=== DATA SHOWN ===
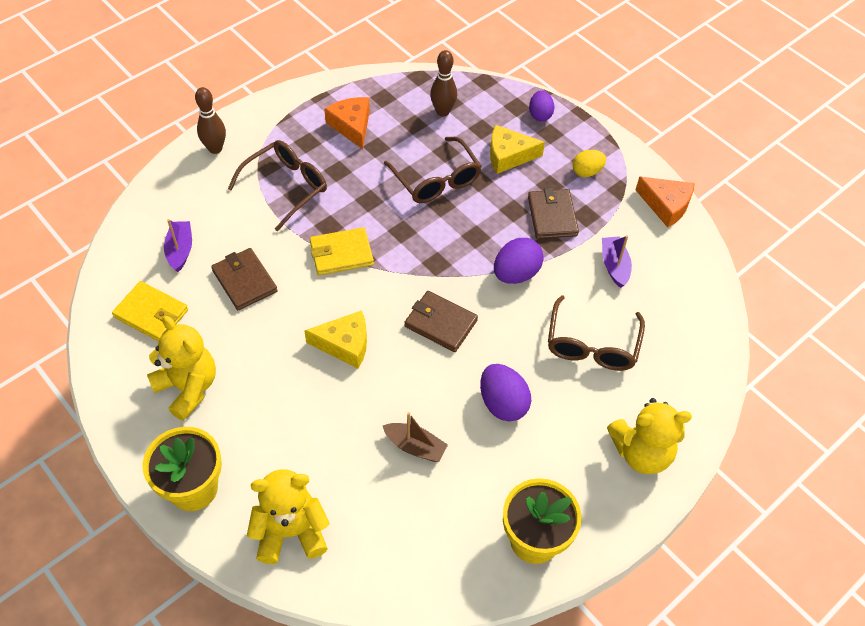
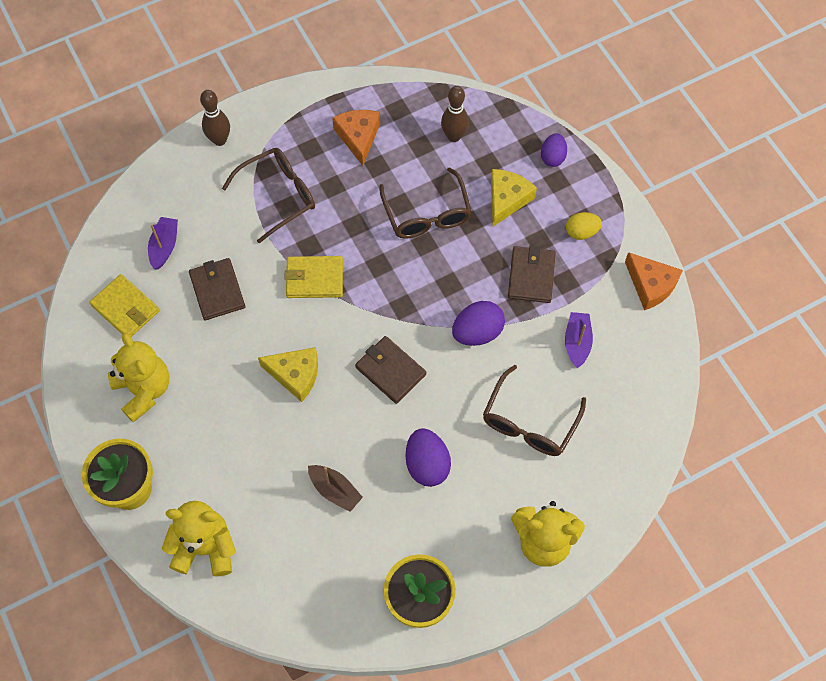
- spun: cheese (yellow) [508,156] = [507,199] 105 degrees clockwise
===
=== DATA SHOWN ===
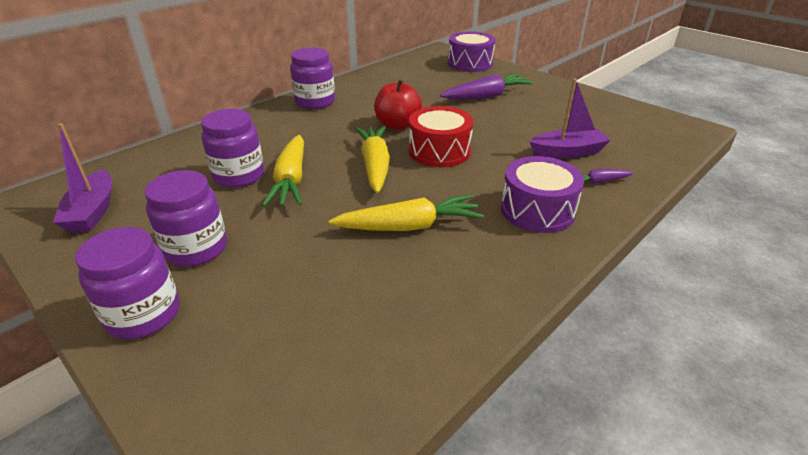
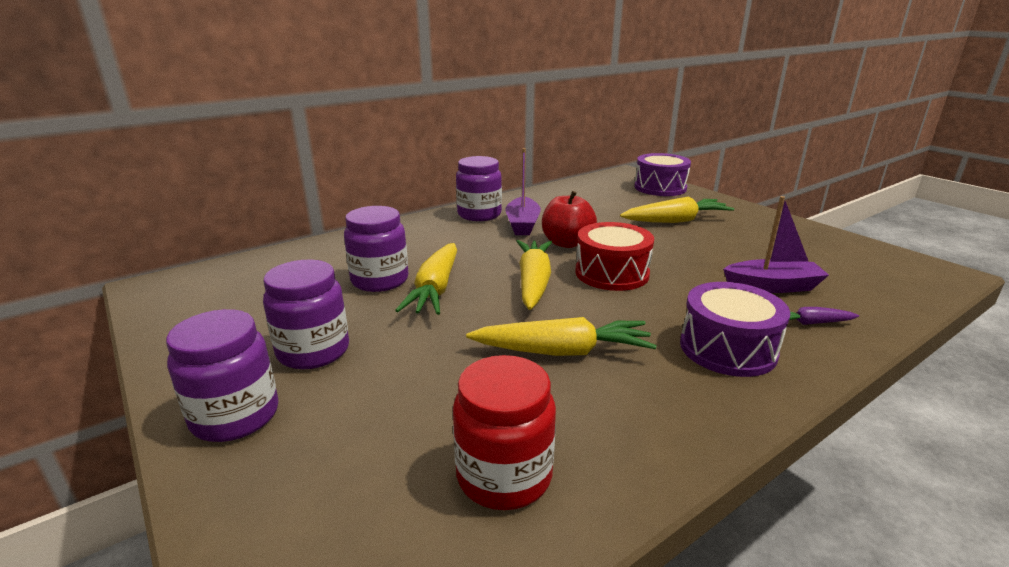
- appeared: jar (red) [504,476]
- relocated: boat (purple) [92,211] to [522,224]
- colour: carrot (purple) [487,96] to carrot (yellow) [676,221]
===
== TASK DETAILS ==
Copy out, from the listing above, every line that contains the word "yellow".

== EXERCISE RESPONSE ==
- spun: cheese (yellow) [508,156] = [507,199] 105 degrees clockwise
- colour: carrot (purple) [487,96] to carrot (yellow) [676,221]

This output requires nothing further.